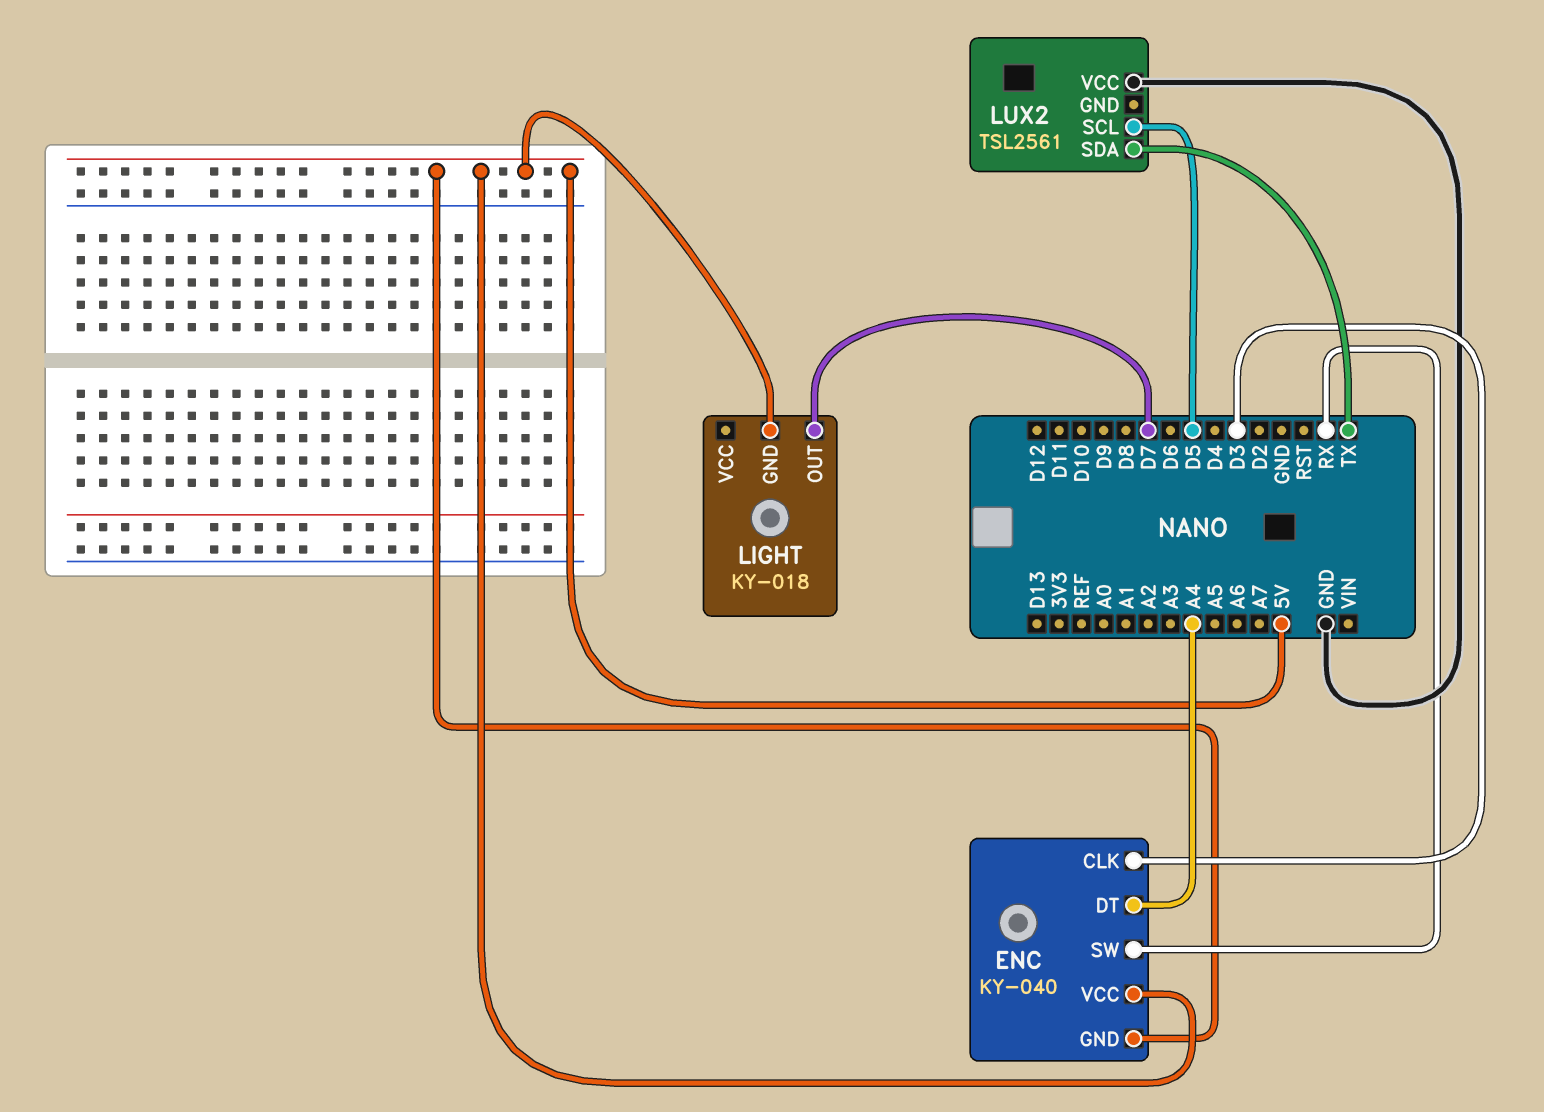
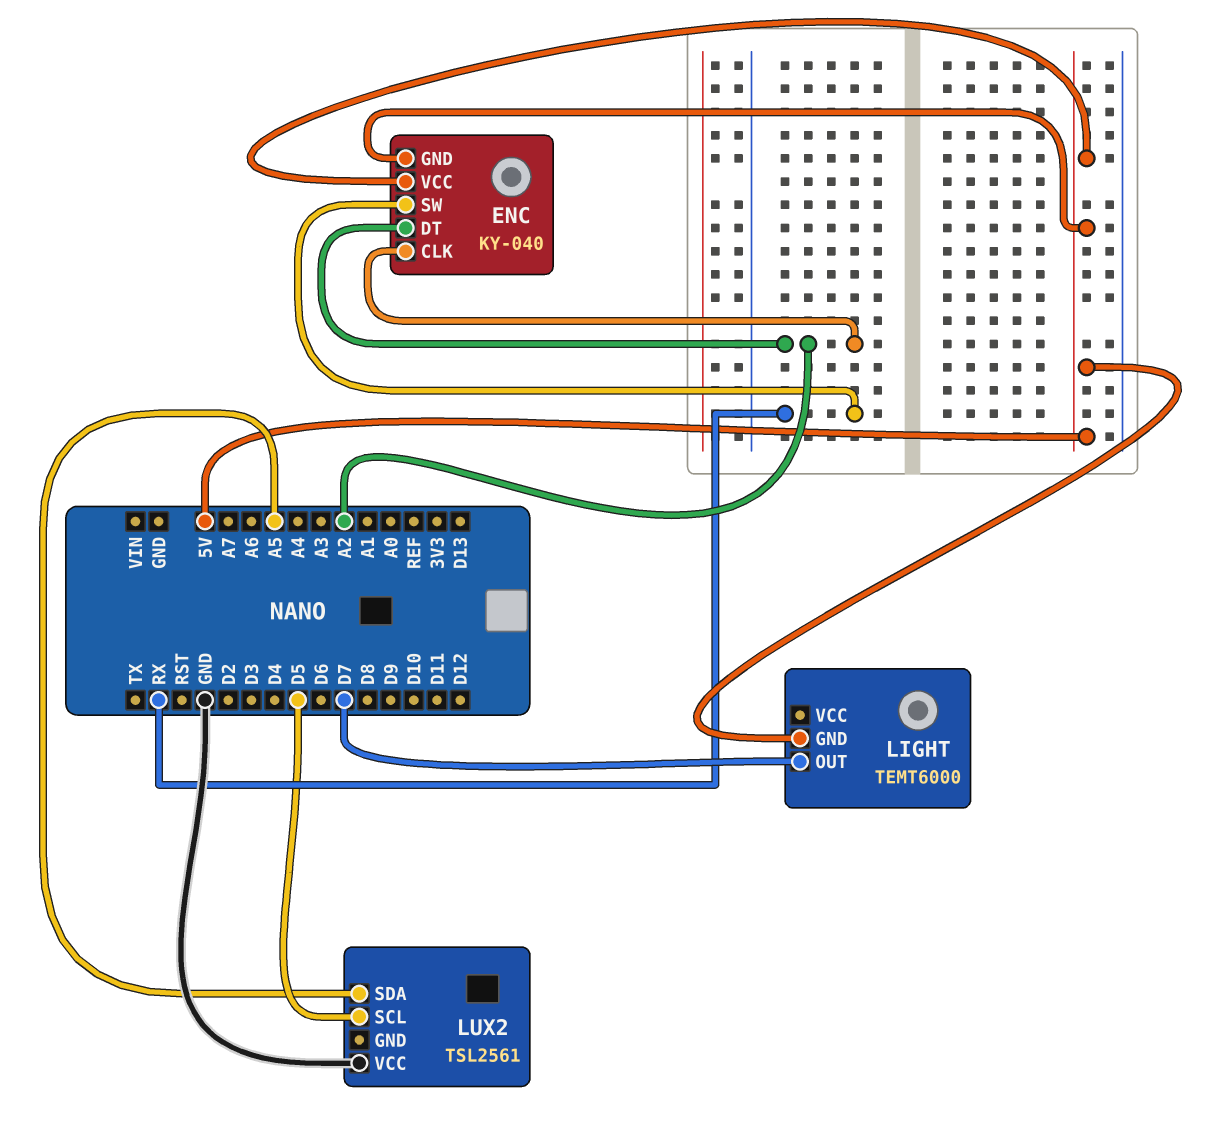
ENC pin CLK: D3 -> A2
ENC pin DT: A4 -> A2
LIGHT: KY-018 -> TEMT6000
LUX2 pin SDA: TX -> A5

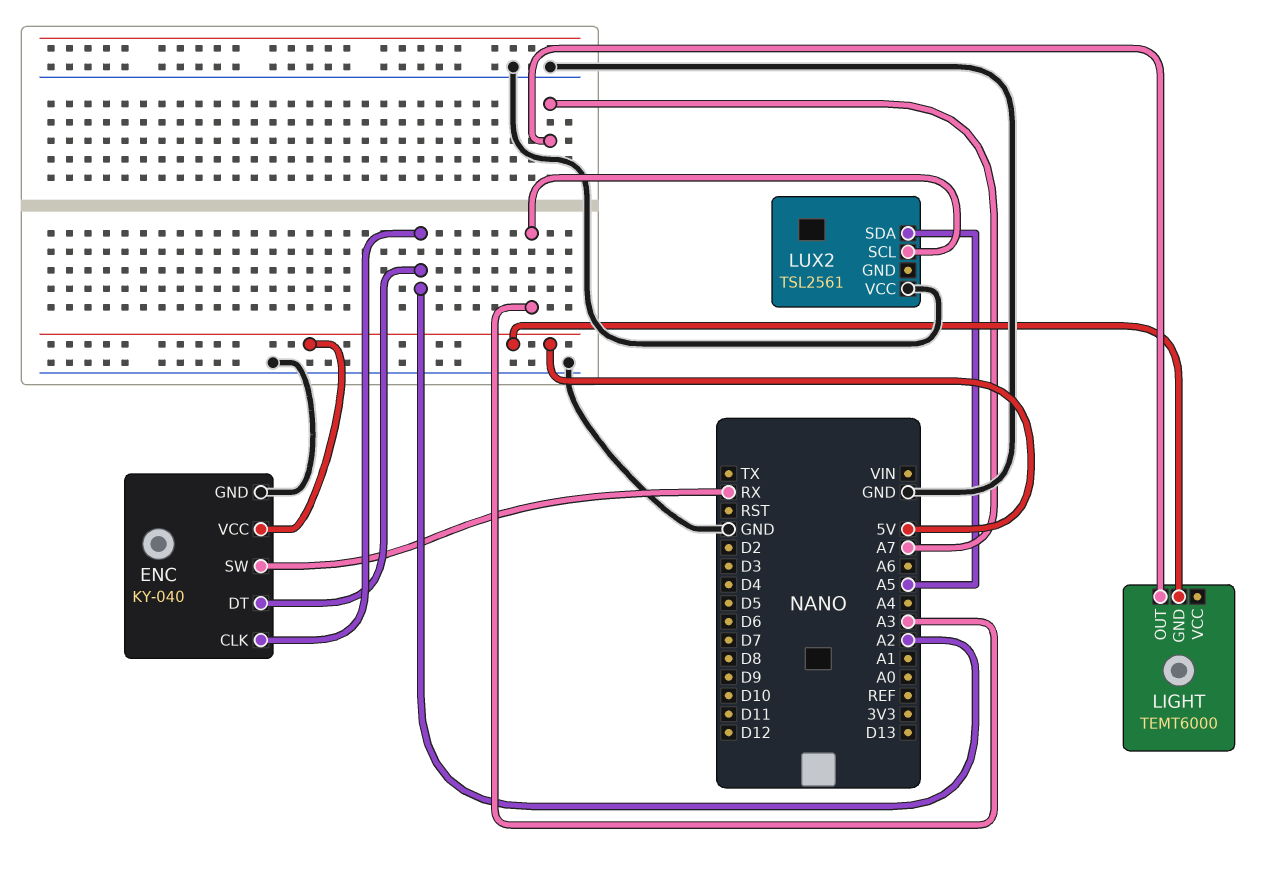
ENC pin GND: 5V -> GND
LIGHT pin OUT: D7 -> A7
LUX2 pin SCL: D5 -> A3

● ● ● ● ●

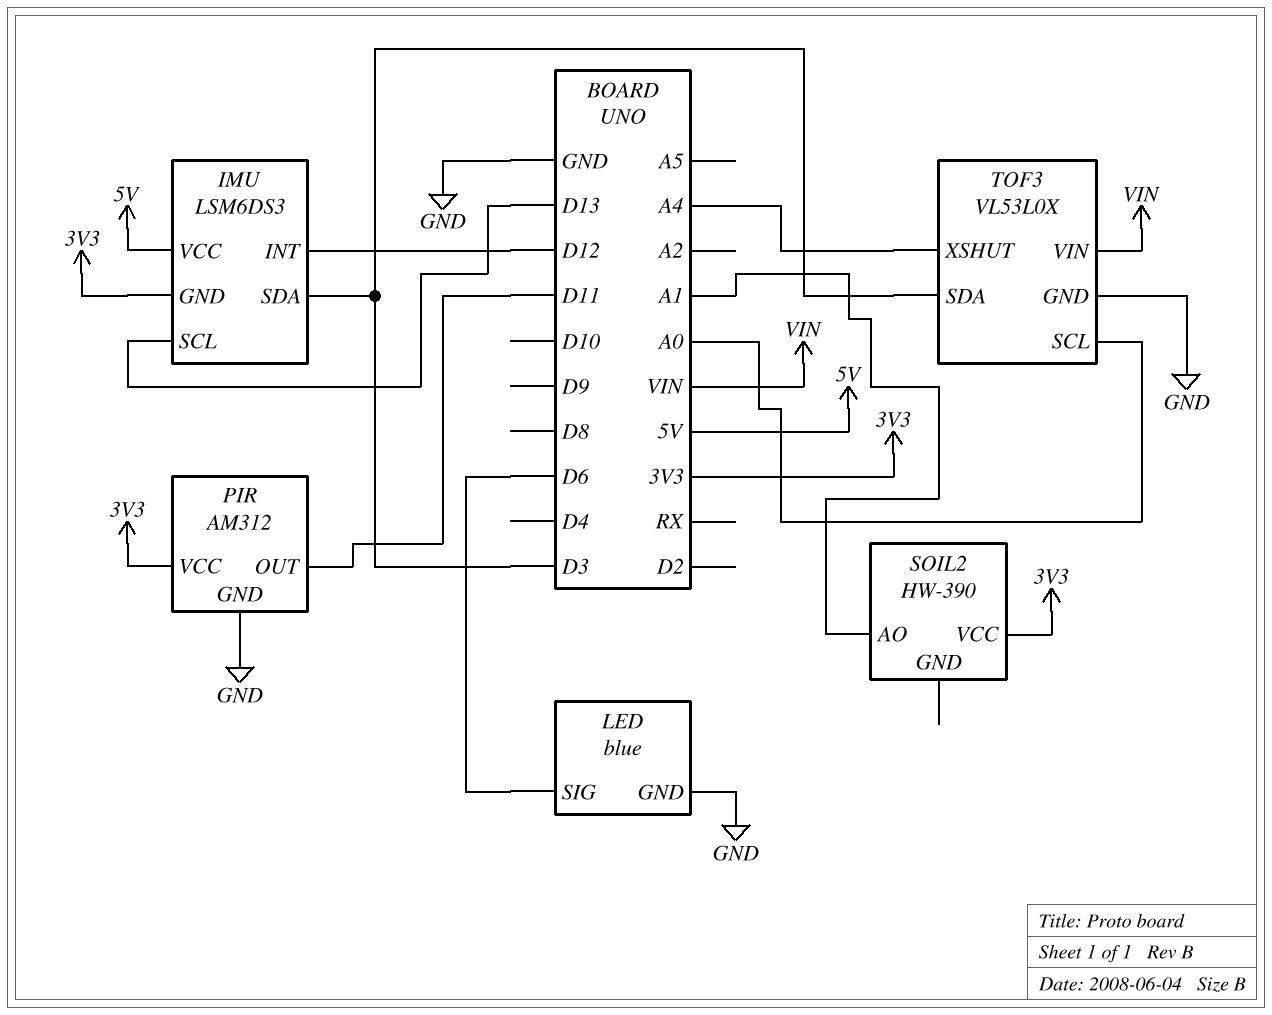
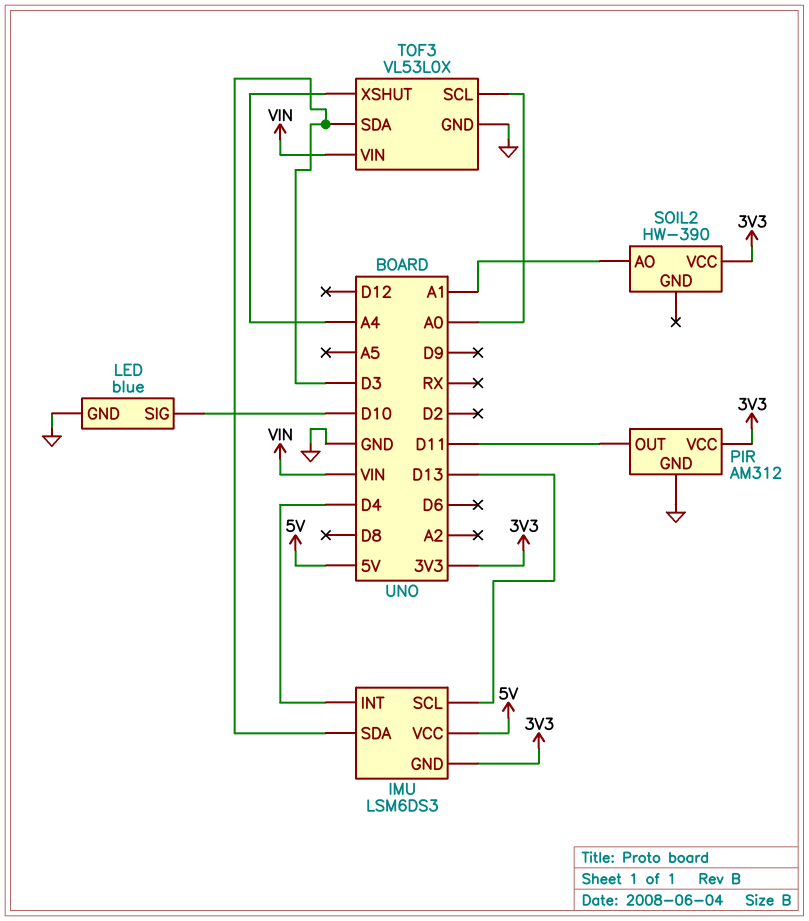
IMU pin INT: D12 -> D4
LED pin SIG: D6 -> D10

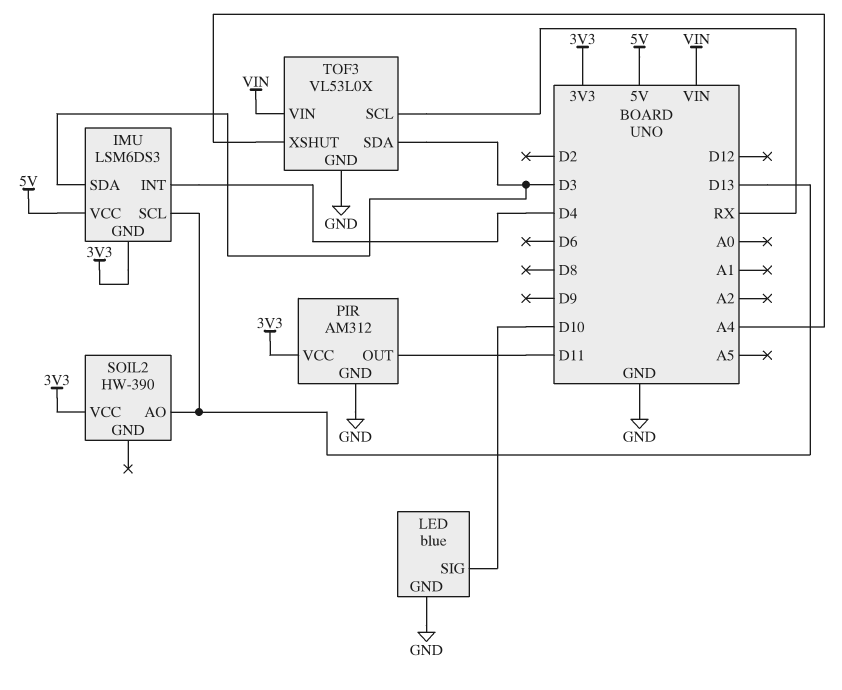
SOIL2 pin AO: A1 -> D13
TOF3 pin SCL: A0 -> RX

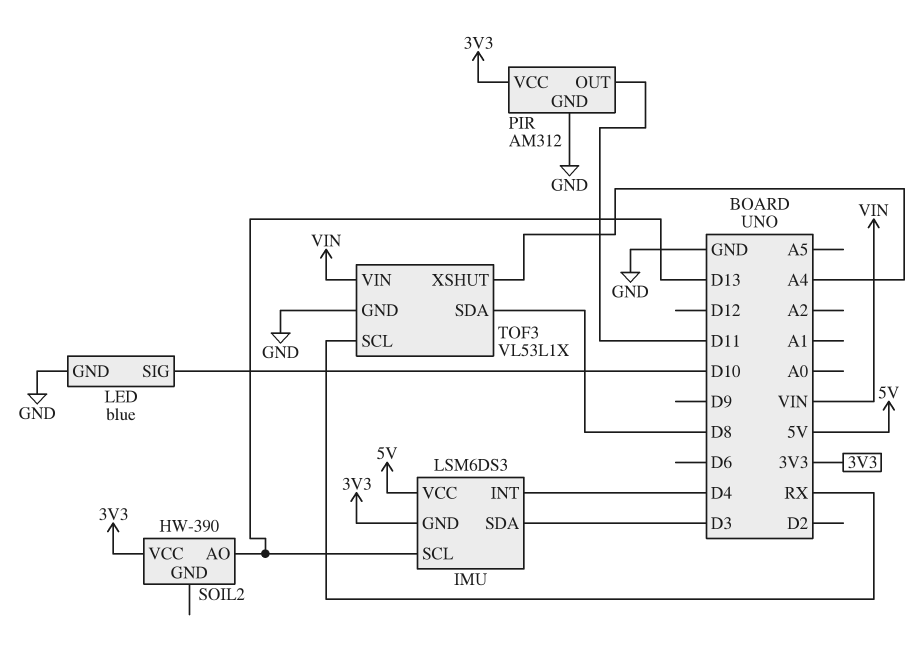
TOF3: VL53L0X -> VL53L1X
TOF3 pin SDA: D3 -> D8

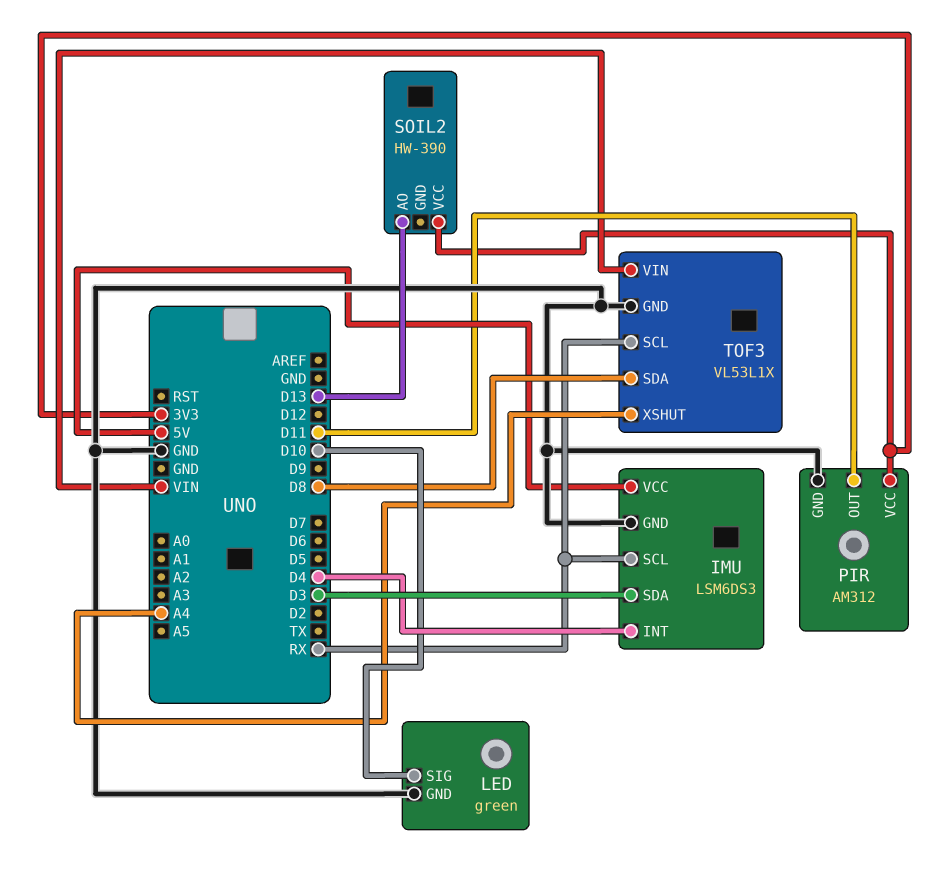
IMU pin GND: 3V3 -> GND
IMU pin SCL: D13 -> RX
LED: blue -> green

● ● ● ● ●

## WORK REQUIRED
The lines above from the line with "IMU pin INT: D12 -> D4" through the line with "LED: blue -> green" are to be given again word for word, with no pictures among them.

## ANSWER FOR THIS EXERCISE
IMU pin INT: D12 -> D4
LED pin SIG: D6 -> D10

SOIL2 pin AO: A1 -> D13
TOF3 pin SCL: A0 -> RX

TOF3: VL53L0X -> VL53L1X
TOF3 pin SDA: D3 -> D8

IMU pin GND: 3V3 -> GND
IMU pin SCL: D13 -> RX
LED: blue -> green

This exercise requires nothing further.